Reproduce the records below exactly, leaving their images out.

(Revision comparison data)
= = = =

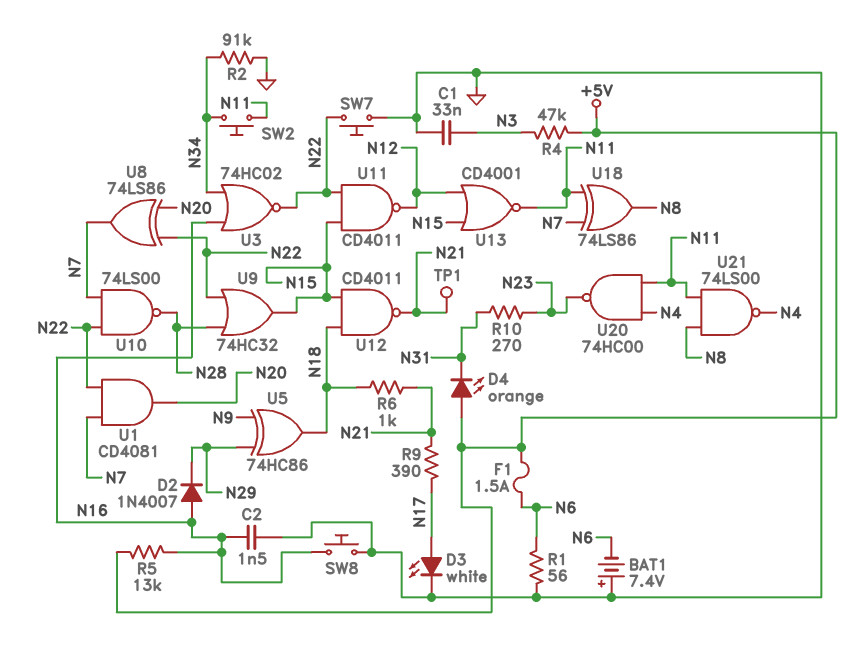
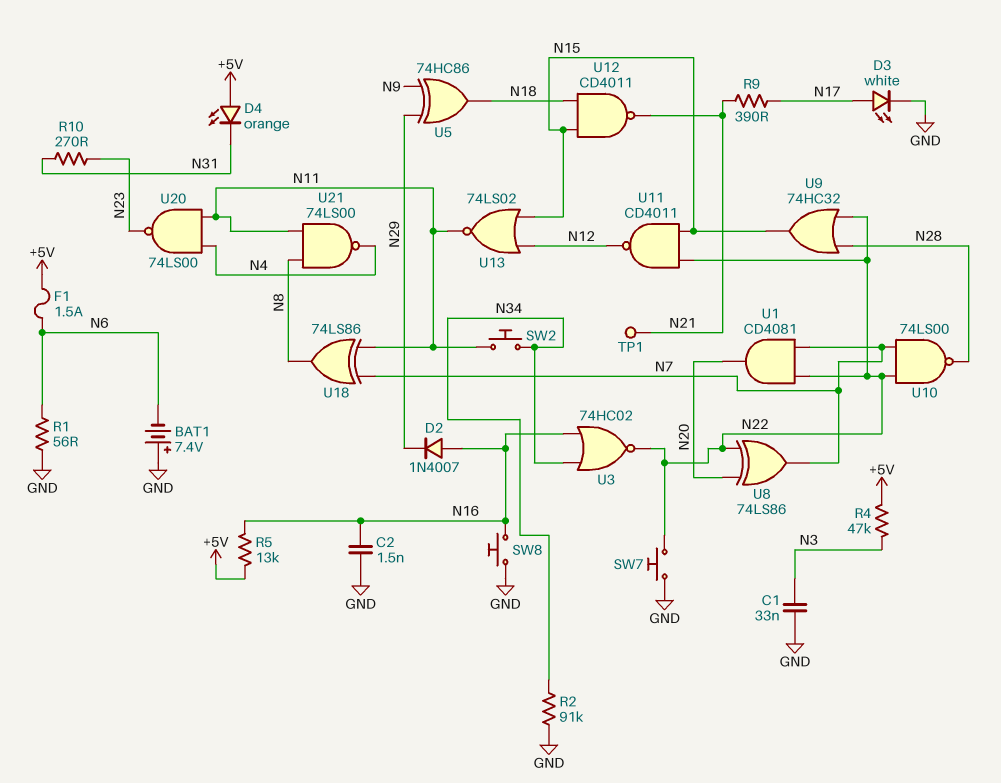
R6: 1k (N18, N21) -> none
U13: NOR CD4001 (in N12, in N15, out N11) -> NOR 74LS02 (in N12, in N15, out N11)
U20: NAND 74HC00 (in N4, in N11, out N23) -> NAND 74LS00 (in N4, in N11, out N23)

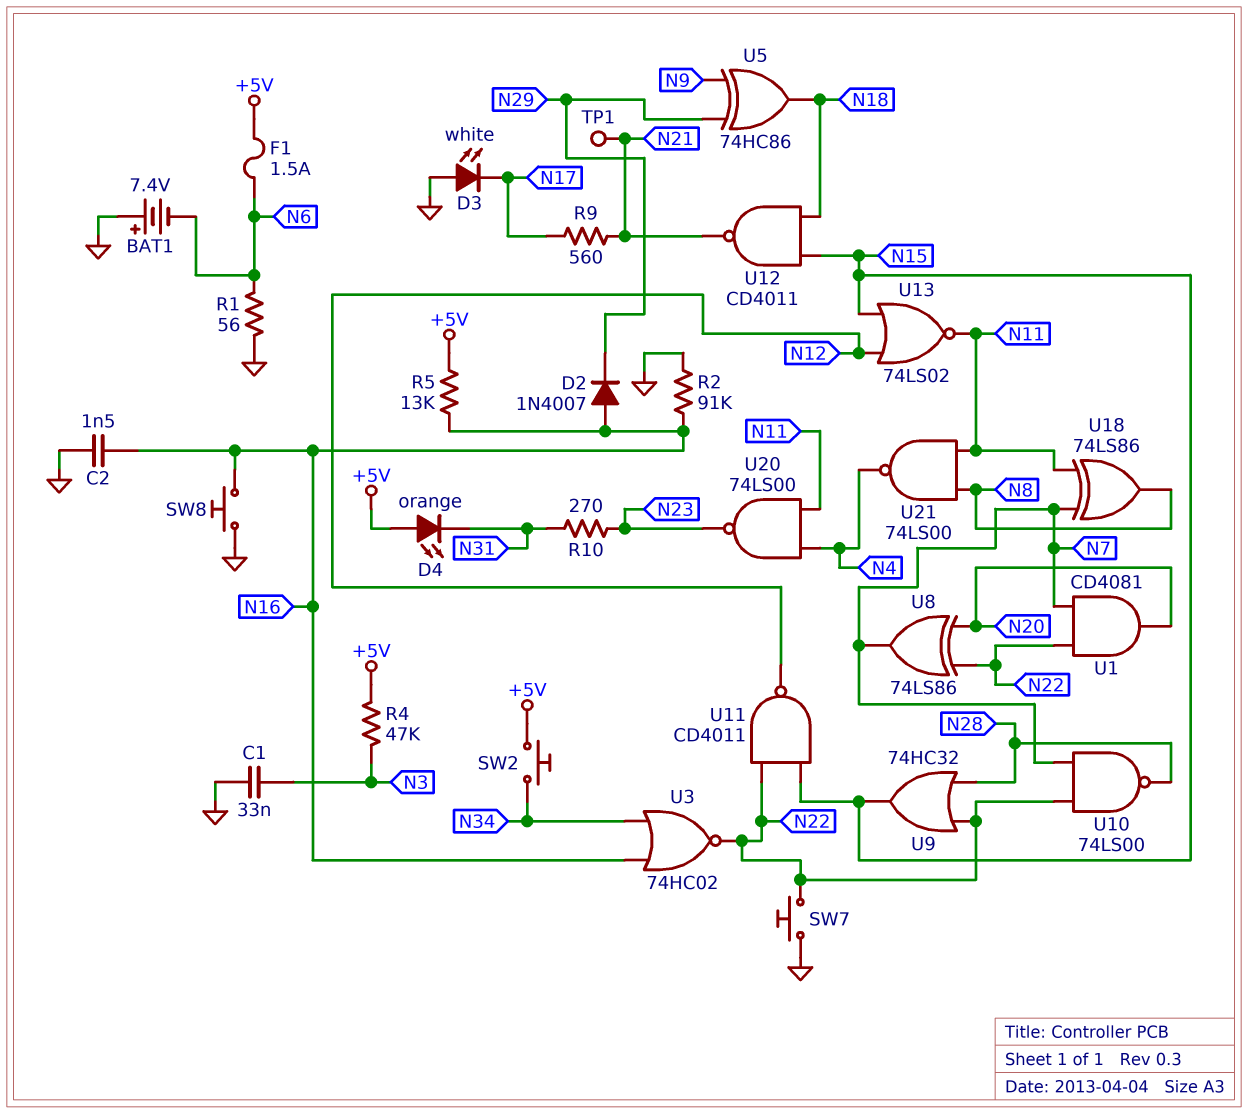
D3: LED white (A N17, K GND) -> LED white (A GND, K N17)
R2: 91k (GND, N34) -> 91k (GND, N16)
R9: 390 (N17, N21) -> 560 (N17, N21)
SW2: button (N11, N34) -> button (+5V, N34)

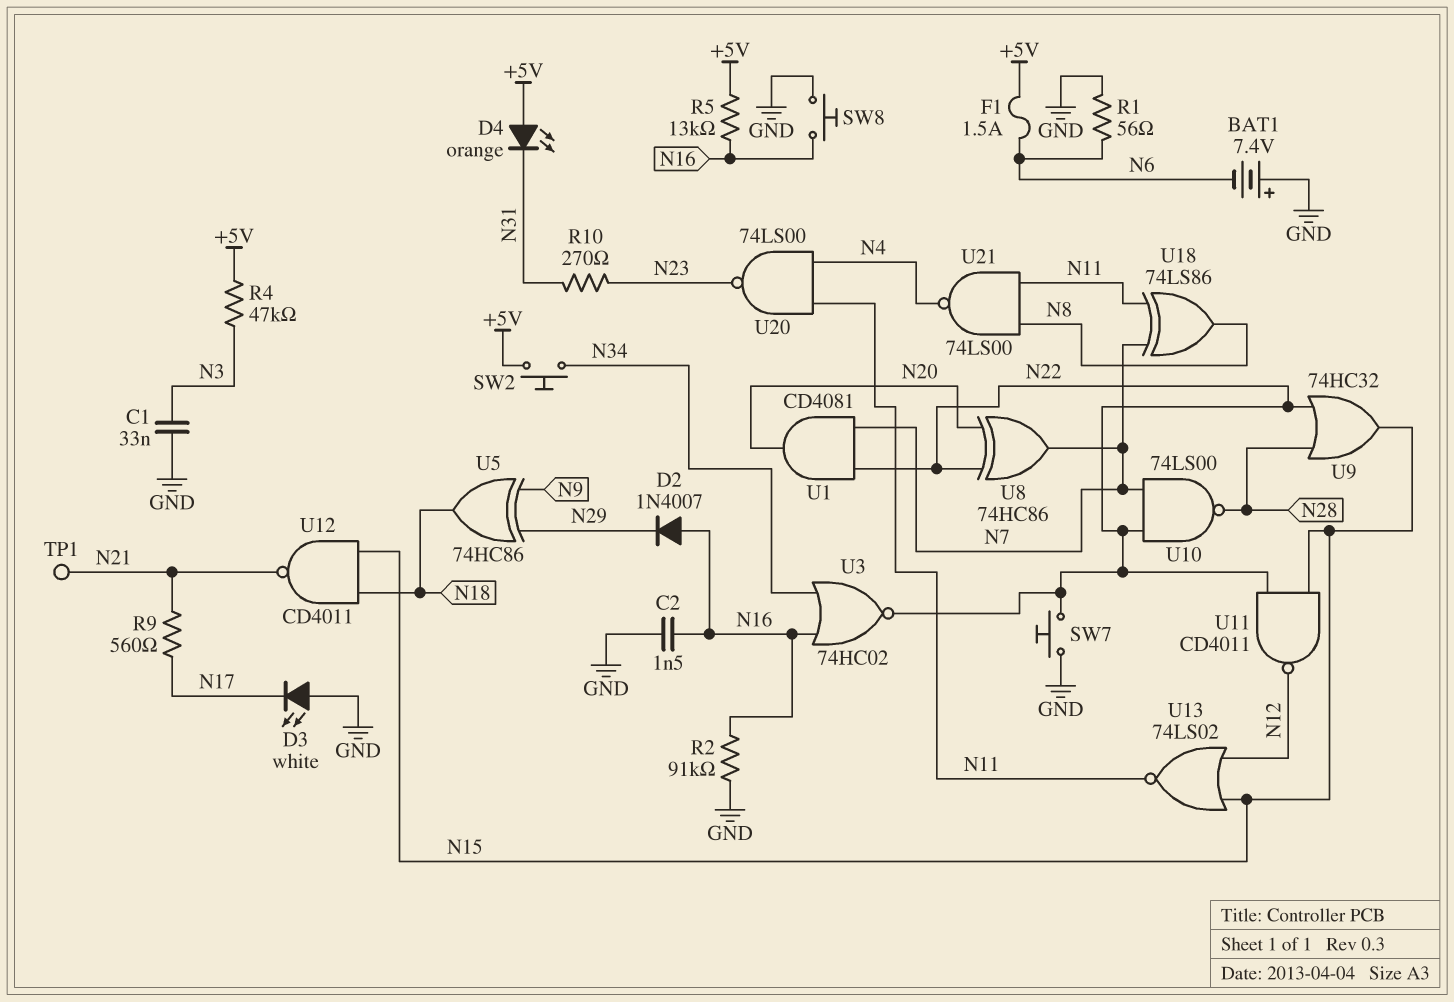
U8: XOR 74LS86 (in N20, in N22, out N7) -> XOR 74HC86 (in N20, in N22, out N7)

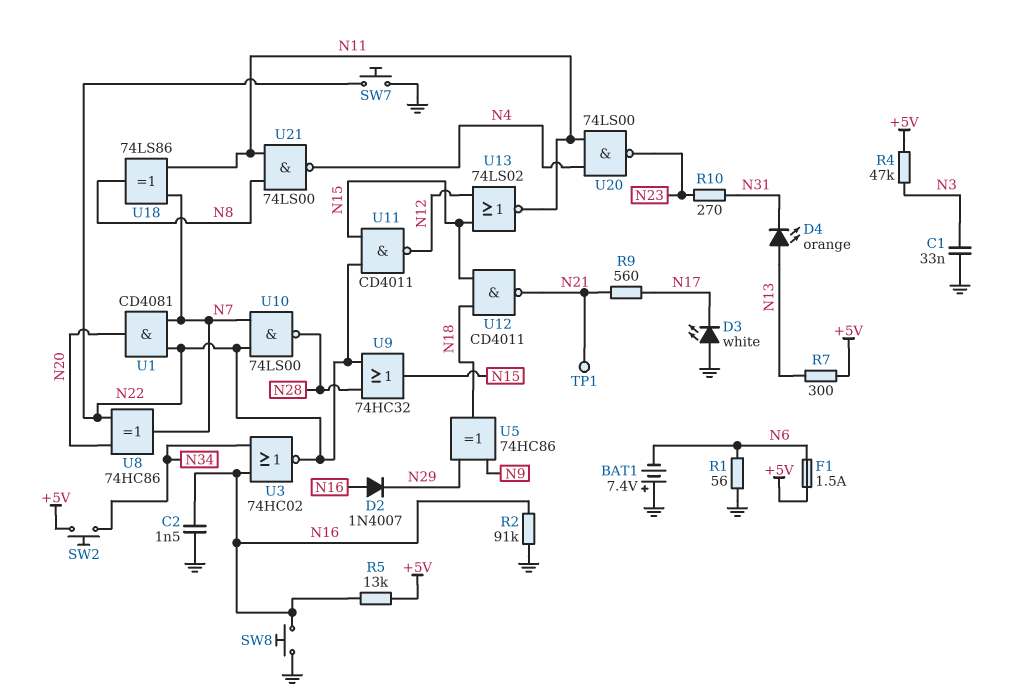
D4: LED orange (A +5V, K N31) -> LED orange (A N13, K N31)
R7: none -> 300 (+5V, N13)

= = = =

• [Output of the task]
R6: 1k (N18, N21) -> none
U13: NOR CD4001 (in N12, in N15, out N11) -> NOR 74LS02 (in N12, in N15, out N11)
U20: NAND 74HC00 (in N4, in N11, out N23) -> NAND 74LS00 (in N4, in N11, out N23)

D3: LED white (A N17, K GND) -> LED white (A GND, K N17)
R2: 91k (GND, N34) -> 91k (GND, N16)
R9: 390 (N17, N21) -> 560 (N17, N21)
SW2: button (N11, N34) -> button (+5V, N34)

U8: XOR 74LS86 (in N20, in N22, out N7) -> XOR 74HC86 (in N20, in N22, out N7)

D4: LED orange (A +5V, K N31) -> LED orange (A N13, K N31)
R7: none -> 300 (+5V, N13)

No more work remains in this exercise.